■ **Object change listings**
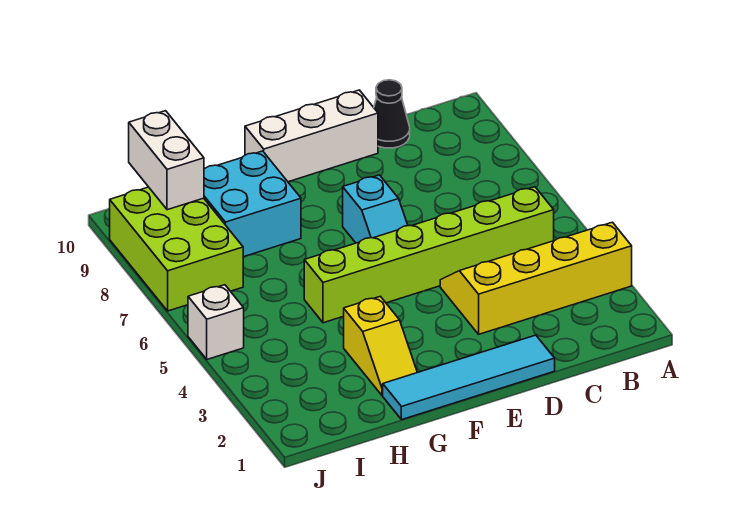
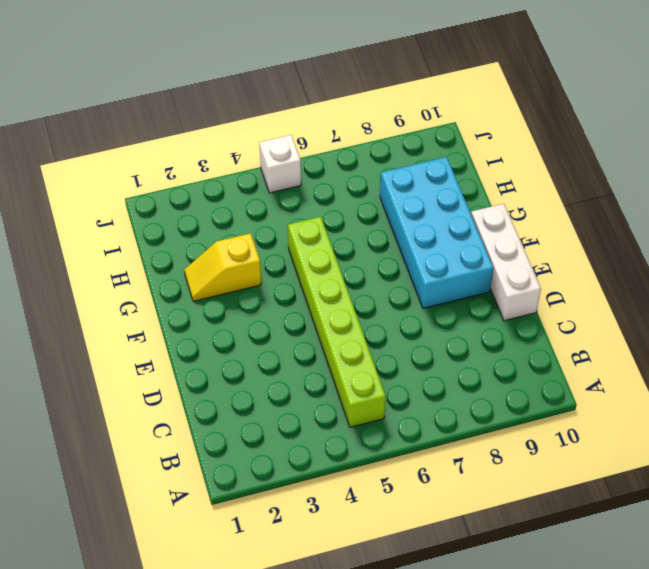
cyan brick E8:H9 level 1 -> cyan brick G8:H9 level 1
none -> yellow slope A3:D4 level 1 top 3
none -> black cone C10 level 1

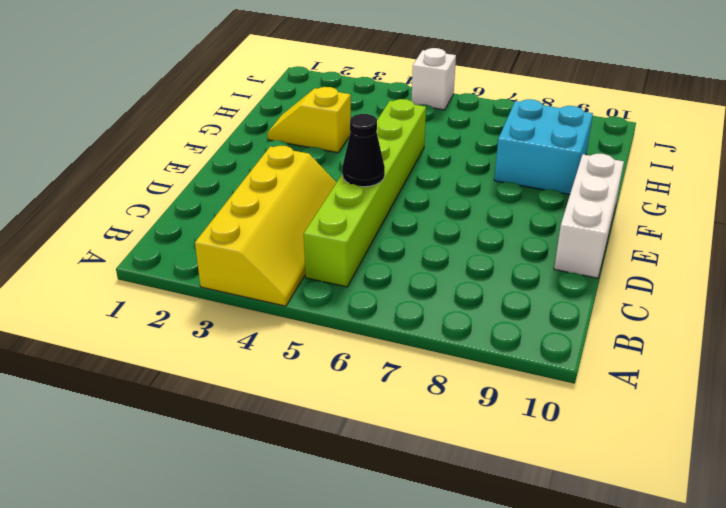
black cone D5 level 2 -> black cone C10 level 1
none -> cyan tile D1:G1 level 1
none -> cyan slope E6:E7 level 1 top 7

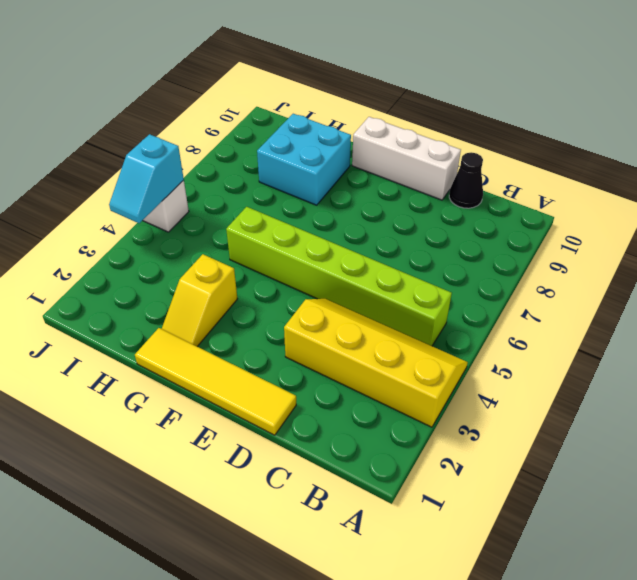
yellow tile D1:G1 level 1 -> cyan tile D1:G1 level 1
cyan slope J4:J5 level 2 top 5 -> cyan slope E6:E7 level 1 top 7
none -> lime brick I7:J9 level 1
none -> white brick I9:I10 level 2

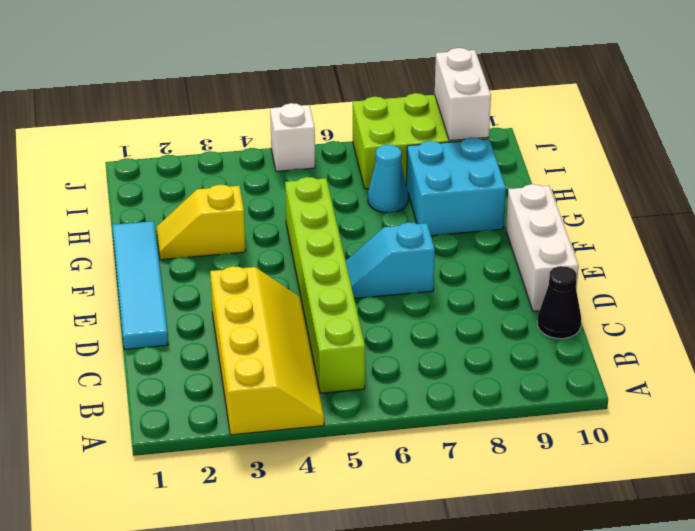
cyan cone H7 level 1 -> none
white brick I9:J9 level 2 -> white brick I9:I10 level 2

■ **Try it**
With all pictures omitted, return exactly the lines from the one containing "none -> lime brick I7:J9 level 1" through the end of the entries above.

■ **Answer box**
none -> lime brick I7:J9 level 1
none -> white brick I9:I10 level 2

cyan cone H7 level 1 -> none
white brick I9:J9 level 2 -> white brick I9:I10 level 2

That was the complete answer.